[The data — start]

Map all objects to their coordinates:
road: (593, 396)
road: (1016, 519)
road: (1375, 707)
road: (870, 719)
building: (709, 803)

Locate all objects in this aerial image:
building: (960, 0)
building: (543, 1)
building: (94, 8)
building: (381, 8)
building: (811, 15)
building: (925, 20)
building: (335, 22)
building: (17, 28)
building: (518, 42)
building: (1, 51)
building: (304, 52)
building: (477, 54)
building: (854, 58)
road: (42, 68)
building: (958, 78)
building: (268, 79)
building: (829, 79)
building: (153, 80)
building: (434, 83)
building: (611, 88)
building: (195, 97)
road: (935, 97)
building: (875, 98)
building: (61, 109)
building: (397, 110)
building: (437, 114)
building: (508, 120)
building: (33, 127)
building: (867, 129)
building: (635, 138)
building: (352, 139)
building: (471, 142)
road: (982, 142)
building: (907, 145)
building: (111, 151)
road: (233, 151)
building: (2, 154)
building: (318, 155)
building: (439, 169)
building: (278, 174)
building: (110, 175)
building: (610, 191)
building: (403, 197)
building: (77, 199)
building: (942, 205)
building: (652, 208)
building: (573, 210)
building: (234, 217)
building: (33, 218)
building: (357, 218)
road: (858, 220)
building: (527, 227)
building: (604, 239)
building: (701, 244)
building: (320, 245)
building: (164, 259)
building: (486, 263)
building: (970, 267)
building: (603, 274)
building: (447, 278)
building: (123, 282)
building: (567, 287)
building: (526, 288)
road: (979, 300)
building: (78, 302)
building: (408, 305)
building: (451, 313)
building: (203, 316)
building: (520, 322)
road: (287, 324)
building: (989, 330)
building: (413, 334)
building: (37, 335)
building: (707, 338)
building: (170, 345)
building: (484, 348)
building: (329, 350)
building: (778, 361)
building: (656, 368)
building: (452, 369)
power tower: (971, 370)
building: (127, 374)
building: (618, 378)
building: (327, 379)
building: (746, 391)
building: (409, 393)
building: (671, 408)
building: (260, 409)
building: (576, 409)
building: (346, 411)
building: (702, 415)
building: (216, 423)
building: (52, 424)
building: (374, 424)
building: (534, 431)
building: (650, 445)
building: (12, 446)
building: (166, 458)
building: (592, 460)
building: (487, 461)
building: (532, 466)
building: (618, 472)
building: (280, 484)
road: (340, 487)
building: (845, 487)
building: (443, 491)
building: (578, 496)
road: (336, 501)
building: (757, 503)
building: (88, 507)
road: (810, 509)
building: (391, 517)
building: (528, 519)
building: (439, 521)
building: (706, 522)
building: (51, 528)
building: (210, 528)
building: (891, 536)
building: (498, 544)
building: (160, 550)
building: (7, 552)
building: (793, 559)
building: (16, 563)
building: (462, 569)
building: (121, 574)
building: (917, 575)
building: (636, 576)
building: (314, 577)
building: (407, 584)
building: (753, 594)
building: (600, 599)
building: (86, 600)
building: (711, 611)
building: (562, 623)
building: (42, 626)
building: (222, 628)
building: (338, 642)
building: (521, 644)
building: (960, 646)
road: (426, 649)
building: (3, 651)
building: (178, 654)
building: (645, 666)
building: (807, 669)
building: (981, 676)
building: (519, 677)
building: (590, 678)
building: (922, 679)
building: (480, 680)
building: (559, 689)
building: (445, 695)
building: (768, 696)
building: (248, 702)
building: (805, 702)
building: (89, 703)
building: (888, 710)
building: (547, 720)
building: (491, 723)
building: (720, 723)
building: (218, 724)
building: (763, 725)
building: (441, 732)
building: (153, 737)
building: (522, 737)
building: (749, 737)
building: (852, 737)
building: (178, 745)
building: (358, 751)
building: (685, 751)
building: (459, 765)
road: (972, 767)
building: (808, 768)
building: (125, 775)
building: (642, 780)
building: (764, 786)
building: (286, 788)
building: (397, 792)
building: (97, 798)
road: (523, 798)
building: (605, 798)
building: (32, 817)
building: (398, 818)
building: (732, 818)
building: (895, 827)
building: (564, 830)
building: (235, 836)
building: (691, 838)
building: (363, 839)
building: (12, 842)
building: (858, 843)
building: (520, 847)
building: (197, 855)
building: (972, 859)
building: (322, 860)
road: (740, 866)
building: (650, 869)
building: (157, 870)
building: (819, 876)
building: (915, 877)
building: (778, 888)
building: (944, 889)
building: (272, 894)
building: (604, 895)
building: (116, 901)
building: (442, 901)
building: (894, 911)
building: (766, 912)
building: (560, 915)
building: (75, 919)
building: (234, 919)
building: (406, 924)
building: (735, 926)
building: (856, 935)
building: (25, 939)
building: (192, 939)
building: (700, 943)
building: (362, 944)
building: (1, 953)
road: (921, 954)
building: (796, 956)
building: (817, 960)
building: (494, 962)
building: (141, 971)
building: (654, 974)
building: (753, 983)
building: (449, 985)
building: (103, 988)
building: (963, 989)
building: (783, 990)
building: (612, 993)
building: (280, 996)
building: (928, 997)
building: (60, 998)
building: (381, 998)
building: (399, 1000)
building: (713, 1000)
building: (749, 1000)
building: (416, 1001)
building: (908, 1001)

[The data — finish]

What is needed:
The material is to be written out once more, exactly and in full.

Task response:
Map all objects to their coordinates:
road: (593, 396)
road: (1016, 519)
road: (1375, 707)
road: (870, 719)
building: (709, 803)

Locate all objects in this aerial image:
building: (960, 0)
building: (543, 1)
building: (94, 8)
building: (381, 8)
building: (811, 15)
building: (925, 20)
building: (335, 22)
building: (17, 28)
building: (518, 42)
building: (1, 51)
building: (304, 52)
building: (477, 54)
building: (854, 58)
road: (42, 68)
building: (958, 78)
building: (268, 79)
building: (829, 79)
building: (153, 80)
building: (434, 83)
building: (611, 88)
building: (195, 97)
road: (935, 97)
building: (875, 98)
building: (61, 109)
building: (397, 110)
building: (437, 114)
building: (508, 120)
building: (33, 127)
building: (867, 129)
building: (635, 138)
building: (352, 139)
building: (471, 142)
road: (982, 142)
building: (907, 145)
building: (111, 151)
road: (233, 151)
building: (2, 154)
building: (318, 155)
building: (439, 169)
building: (278, 174)
building: (110, 175)
building: (610, 191)
building: (403, 197)
building: (77, 199)
building: (942, 205)
building: (652, 208)
building: (573, 210)
building: (234, 217)
building: (33, 218)
building: (357, 218)
road: (858, 220)
building: (527, 227)
building: (604, 239)
building: (701, 244)
building: (320, 245)
building: (164, 259)
building: (486, 263)
building: (970, 267)
building: (603, 274)
building: (447, 278)
building: (123, 282)
building: (567, 287)
building: (526, 288)
road: (979, 300)
building: (78, 302)
building: (408, 305)
building: (451, 313)
building: (203, 316)
building: (520, 322)
road: (287, 324)
building: (989, 330)
building: (413, 334)
building: (37, 335)
building: (707, 338)
building: (170, 345)
building: (484, 348)
building: (329, 350)
building: (778, 361)
building: (656, 368)
building: (452, 369)
power tower: (971, 370)
building: (127, 374)
building: (618, 378)
building: (327, 379)
building: (746, 391)
building: (409, 393)
building: (671, 408)
building: (260, 409)
building: (576, 409)
building: (346, 411)
building: (702, 415)
building: (216, 423)
building: (52, 424)
building: (374, 424)
building: (534, 431)
building: (650, 445)
building: (12, 446)
building: (166, 458)
building: (592, 460)
building: (487, 461)
building: (532, 466)
building: (618, 472)
building: (280, 484)
road: (340, 487)
building: (845, 487)
building: (443, 491)
building: (578, 496)
road: (336, 501)
building: (757, 503)
building: (88, 507)
road: (810, 509)
building: (391, 517)
building: (528, 519)
building: (439, 521)
building: (706, 522)
building: (51, 528)
building: (210, 528)
building: (891, 536)
building: (498, 544)
building: (160, 550)
building: (7, 552)
building: (793, 559)
building: (16, 563)
building: (462, 569)
building: (121, 574)
building: (917, 575)
building: (636, 576)
building: (314, 577)
building: (407, 584)
building: (753, 594)
building: (600, 599)
building: (86, 600)
building: (711, 611)
building: (562, 623)
building: (42, 626)
building: (222, 628)
building: (338, 642)
building: (521, 644)
building: (960, 646)
road: (426, 649)
building: (3, 651)
building: (178, 654)
building: (645, 666)
building: (807, 669)
building: (981, 676)
building: (519, 677)
building: (590, 678)
building: (922, 679)
building: (480, 680)
building: (559, 689)
building: (445, 695)
building: (768, 696)
building: (248, 702)
building: (805, 702)
building: (89, 703)
building: (888, 710)
building: (547, 720)
building: (491, 723)
building: (720, 723)
building: (218, 724)
building: (763, 725)
building: (441, 732)
building: (153, 737)
building: (522, 737)
building: (749, 737)
building: (852, 737)
building: (178, 745)
building: (358, 751)
building: (685, 751)
building: (459, 765)
road: (972, 767)
building: (808, 768)
building: (125, 775)
building: (642, 780)
building: (764, 786)
building: (286, 788)
building: (397, 792)
building: (97, 798)
road: (523, 798)
building: (605, 798)
building: (32, 817)
building: (398, 818)
building: (732, 818)
building: (895, 827)
building: (564, 830)
building: (235, 836)
building: (691, 838)
building: (363, 839)
building: (12, 842)
building: (858, 843)
building: (520, 847)
building: (197, 855)
building: (972, 859)
building: (322, 860)
road: (740, 866)
building: (650, 869)
building: (157, 870)
building: (819, 876)
building: (915, 877)
building: (778, 888)
building: (944, 889)
building: (272, 894)
building: (604, 895)
building: (116, 901)
building: (442, 901)
building: (894, 911)
building: (766, 912)
building: (560, 915)
building: (75, 919)
building: (234, 919)
building: (406, 924)
building: (735, 926)
building: (856, 935)
building: (25, 939)
building: (192, 939)
building: (700, 943)
building: (362, 944)
building: (1, 953)
road: (921, 954)
building: (796, 956)
building: (817, 960)
building: (494, 962)
building: (141, 971)
building: (654, 974)
building: (753, 983)
building: (449, 985)
building: (103, 988)
building: (963, 989)
building: (783, 990)
building: (612, 993)
building: (280, 996)
building: (928, 997)
building: (60, 998)
building: (381, 998)
building: (399, 1000)
building: (713, 1000)
building: (749, 1000)
building: (416, 1001)
building: (908, 1001)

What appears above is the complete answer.